EXTRACTED ENTRIES below:

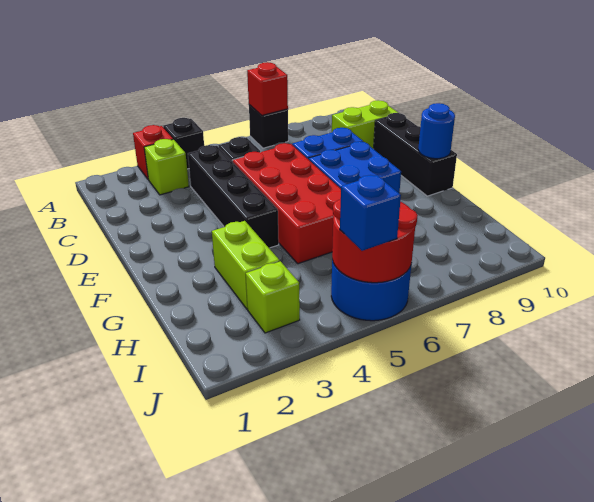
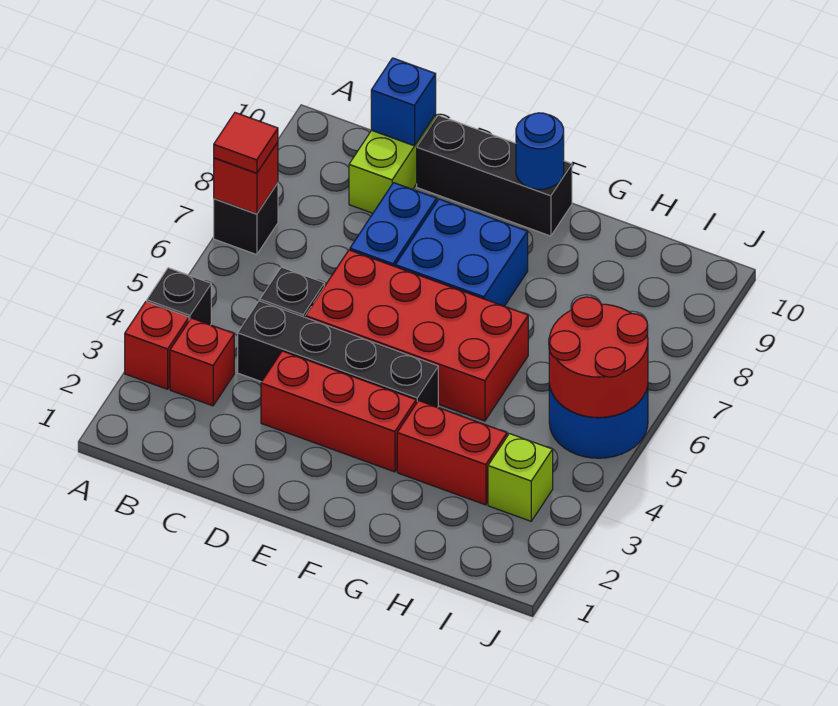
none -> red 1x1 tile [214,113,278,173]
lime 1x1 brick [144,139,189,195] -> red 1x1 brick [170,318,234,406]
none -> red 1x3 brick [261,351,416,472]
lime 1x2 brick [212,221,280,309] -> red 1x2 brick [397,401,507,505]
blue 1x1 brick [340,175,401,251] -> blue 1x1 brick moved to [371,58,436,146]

End of EXTRACTED ENTRIES.
EXTRACTED ENTRIES below:

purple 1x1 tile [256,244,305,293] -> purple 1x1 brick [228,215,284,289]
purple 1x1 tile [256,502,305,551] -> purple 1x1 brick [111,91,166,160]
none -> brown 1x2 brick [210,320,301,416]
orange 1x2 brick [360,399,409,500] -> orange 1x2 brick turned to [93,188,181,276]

End of EXTRACTED ENTRIES.

TASK DIRECTIONS ::
Look above for the line holding "purple 1x1 tile [256,244,305,293]" and the line holding "orange 1x2 brick [360,399,409,500]", then output exactly those two lines and every line between them, nothing more.

COMPLETED EXERCISE ::
purple 1x1 tile [256,244,305,293] -> purple 1x1 brick [228,215,284,289]
purple 1x1 tile [256,502,305,551] -> purple 1x1 brick [111,91,166,160]
none -> brown 1x2 brick [210,320,301,416]
orange 1x2 brick [360,399,409,500] -> orange 1x2 brick turned to [93,188,181,276]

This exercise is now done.